-- Directions for this task --
Using the listing below, copy exactly the lines from the one containing "orange spoon [307,359,347,430]" to the one containing "black donut [468,470,515,515]", both lines included, and no others.

-- Input for this task --
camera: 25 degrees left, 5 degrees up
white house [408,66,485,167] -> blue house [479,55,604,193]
...
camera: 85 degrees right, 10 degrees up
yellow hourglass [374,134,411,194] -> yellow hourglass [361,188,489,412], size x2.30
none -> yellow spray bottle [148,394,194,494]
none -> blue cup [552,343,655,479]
==
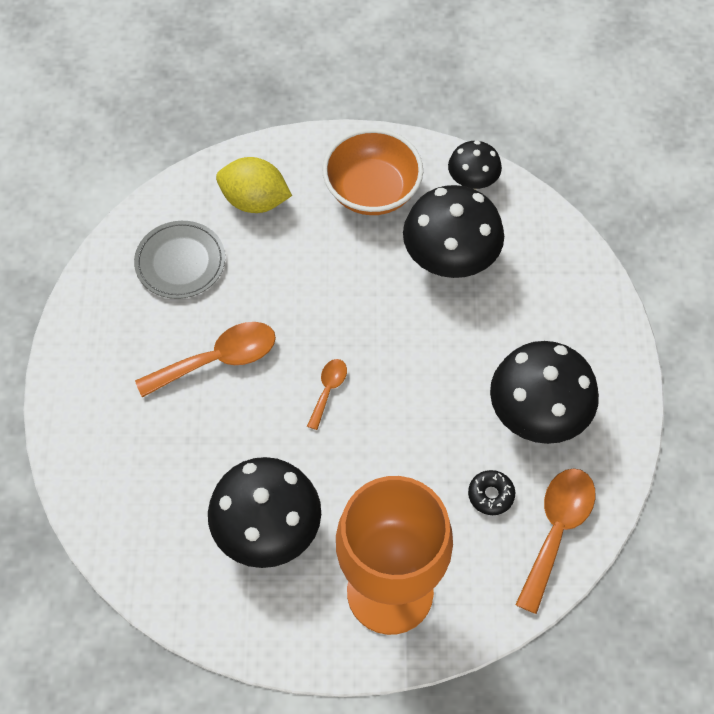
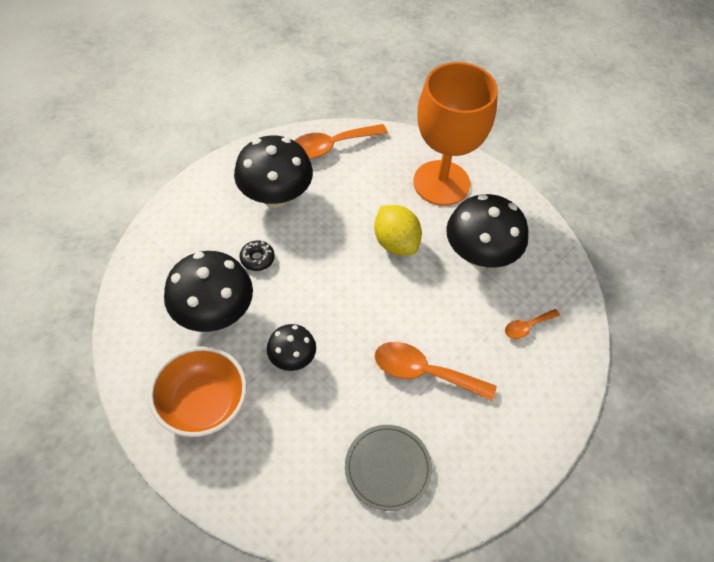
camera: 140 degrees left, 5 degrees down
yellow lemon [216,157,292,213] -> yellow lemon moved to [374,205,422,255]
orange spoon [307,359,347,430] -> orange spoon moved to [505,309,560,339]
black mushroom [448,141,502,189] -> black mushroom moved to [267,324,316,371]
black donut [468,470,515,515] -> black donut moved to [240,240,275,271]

-- Written response --
orange spoon [307,359,347,430] -> orange spoon moved to [505,309,560,339]
black mushroom [448,141,502,189] -> black mushroom moved to [267,324,316,371]
black donut [468,470,515,515] -> black donut moved to [240,240,275,271]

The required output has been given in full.